Task details >>
Instruction for the entries that follow: retype exactly the lines from the line with "(414, 181) = (662, 339): black" to the line with "camera: 90 degrees right, 10 degrees up", both included, and omit all others.

[Listed entries]

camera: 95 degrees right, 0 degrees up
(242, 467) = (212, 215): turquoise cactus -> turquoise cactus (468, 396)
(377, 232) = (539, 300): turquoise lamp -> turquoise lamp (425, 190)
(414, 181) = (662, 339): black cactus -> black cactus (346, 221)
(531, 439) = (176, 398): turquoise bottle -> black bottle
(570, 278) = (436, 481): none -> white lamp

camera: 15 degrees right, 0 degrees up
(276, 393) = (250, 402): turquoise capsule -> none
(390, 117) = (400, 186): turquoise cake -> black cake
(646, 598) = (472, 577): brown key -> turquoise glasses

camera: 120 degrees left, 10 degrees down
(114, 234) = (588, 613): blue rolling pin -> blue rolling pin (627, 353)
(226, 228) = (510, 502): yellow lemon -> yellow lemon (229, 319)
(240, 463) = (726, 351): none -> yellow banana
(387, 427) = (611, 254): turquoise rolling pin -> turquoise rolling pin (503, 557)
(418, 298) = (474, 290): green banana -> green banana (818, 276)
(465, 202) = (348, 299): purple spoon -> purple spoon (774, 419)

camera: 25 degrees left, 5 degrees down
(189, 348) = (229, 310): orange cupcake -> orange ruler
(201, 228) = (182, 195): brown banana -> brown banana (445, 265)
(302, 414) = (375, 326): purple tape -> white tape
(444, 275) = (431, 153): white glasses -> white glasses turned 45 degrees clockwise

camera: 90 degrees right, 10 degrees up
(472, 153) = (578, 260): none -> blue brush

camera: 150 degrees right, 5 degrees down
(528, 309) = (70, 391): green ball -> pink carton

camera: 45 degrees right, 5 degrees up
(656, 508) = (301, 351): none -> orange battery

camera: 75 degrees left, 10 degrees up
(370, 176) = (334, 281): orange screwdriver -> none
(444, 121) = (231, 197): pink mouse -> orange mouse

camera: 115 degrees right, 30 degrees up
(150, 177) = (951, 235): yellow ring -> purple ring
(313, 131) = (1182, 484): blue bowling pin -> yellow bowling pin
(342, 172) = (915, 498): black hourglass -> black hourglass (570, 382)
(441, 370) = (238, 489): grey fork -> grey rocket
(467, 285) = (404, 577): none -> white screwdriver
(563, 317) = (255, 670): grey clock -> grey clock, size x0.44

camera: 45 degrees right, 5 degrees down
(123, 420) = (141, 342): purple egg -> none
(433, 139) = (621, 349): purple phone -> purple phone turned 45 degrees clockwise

[/Listed entries]

Solution >>
(414, 181) = (662, 339): black cactus -> black cactus (346, 221)
(531, 439) = (176, 398): turquoise bottle -> black bottle
(570, 278) = (436, 481): none -> white lamp

camera: 15 degrees right, 0 degrees up
(276, 393) = (250, 402): turquoise capsule -> none
(390, 117) = (400, 186): turquoise cake -> black cake
(646, 598) = (472, 577): brown key -> turquoise glasses

camera: 120 degrees left, 10 degrees down
(114, 234) = (588, 613): blue rolling pin -> blue rolling pin (627, 353)
(226, 228) = (510, 502): yellow lemon -> yellow lemon (229, 319)
(240, 463) = (726, 351): none -> yellow banana
(387, 427) = (611, 254): turquoise rolling pin -> turquoise rolling pin (503, 557)
(418, 298) = (474, 290): green banana -> green banana (818, 276)
(465, 202) = (348, 299): purple spoon -> purple spoon (774, 419)

camera: 25 degrees left, 5 degrees down
(189, 348) = (229, 310): orange cupcake -> orange ruler
(201, 228) = (182, 195): brown banana -> brown banana (445, 265)
(302, 414) = (375, 326): purple tape -> white tape
(444, 275) = (431, 153): white glasses -> white glasses turned 45 degrees clockwise

camera: 90 degrees right, 10 degrees up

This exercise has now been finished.